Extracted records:
++++++++++++++++++++

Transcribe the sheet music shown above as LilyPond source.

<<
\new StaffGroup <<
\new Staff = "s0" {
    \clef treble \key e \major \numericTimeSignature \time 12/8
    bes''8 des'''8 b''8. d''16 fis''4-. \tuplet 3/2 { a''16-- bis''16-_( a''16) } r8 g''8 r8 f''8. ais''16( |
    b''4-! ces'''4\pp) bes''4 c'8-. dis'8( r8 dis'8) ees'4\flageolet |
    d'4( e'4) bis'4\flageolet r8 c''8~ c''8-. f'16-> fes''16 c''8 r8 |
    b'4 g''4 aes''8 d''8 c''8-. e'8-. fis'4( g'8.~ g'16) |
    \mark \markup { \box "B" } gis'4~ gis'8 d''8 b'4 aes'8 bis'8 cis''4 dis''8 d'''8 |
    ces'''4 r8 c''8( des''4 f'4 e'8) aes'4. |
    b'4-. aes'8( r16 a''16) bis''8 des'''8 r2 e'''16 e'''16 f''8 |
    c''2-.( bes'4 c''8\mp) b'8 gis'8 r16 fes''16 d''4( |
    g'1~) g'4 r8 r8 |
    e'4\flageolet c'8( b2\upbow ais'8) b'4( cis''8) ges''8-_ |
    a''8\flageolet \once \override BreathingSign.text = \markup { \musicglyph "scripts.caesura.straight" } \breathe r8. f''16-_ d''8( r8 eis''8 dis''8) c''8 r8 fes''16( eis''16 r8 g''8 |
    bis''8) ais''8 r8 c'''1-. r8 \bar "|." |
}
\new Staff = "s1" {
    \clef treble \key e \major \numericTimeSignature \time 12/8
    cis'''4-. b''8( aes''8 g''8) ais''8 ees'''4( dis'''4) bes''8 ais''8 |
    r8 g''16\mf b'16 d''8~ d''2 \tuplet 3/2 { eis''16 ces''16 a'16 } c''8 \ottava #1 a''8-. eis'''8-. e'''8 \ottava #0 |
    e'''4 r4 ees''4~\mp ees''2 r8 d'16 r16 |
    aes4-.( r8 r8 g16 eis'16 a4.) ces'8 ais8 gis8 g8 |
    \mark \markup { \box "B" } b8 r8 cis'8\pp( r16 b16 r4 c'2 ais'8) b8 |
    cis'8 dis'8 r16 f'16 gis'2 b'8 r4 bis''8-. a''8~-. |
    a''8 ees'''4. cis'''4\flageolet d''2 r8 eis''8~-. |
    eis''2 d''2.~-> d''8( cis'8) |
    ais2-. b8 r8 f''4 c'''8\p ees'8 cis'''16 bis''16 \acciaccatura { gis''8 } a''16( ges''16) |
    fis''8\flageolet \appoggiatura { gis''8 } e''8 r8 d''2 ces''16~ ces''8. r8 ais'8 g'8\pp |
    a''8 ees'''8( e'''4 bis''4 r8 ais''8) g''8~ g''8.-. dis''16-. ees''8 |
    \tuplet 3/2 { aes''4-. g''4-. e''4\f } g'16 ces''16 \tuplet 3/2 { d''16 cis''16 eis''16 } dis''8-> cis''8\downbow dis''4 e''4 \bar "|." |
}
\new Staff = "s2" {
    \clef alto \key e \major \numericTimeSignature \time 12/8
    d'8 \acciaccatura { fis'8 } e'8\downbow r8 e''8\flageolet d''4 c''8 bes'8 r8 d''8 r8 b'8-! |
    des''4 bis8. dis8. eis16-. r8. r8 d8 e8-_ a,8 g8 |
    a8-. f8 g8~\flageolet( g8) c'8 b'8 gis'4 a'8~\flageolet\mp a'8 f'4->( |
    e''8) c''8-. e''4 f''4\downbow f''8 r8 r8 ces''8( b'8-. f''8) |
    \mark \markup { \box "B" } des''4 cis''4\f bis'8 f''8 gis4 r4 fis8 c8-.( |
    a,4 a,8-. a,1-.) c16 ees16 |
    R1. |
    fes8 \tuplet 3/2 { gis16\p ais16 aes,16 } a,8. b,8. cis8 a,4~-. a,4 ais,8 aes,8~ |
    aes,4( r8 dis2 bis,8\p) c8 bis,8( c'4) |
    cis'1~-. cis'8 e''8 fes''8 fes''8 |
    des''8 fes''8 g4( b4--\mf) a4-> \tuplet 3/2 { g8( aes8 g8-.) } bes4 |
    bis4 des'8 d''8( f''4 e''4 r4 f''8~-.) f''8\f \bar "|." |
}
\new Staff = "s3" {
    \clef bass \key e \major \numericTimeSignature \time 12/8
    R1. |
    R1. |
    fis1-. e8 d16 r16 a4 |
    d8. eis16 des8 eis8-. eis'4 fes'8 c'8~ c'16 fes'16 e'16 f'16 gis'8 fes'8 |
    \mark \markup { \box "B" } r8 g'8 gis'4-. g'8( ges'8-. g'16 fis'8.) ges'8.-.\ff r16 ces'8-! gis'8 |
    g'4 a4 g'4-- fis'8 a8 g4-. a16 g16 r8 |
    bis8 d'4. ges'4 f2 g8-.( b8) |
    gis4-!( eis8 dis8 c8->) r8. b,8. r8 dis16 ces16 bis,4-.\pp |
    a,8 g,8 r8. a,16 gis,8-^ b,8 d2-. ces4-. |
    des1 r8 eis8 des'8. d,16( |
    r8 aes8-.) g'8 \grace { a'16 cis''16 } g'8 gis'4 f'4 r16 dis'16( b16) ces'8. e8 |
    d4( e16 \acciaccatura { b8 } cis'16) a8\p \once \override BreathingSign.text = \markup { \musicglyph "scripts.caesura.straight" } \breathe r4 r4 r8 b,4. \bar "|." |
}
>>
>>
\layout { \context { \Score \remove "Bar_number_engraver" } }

++++++++++++++++++++

Objective:
From the data above, pull out each line that contains the string "straight" and copy those lines unchanged.

Full response:
    a''8\flageolet \once \override BreathingSign.text = \markup { \musicglyph "scripts.caesura.straight" } \breathe r8. f''16-_ d''8( r8 eis''8 dis''8) c''8 r8 fes''16( eis''16 r8 g''8 |
    d4( e16 \acciaccatura { b8 } cis'16) a8\p \once \override BreathingSign.text = \markup { \musicglyph "scripts.caesura.straight" } \breathe r4 r4 r8 b,4. \bar "|." |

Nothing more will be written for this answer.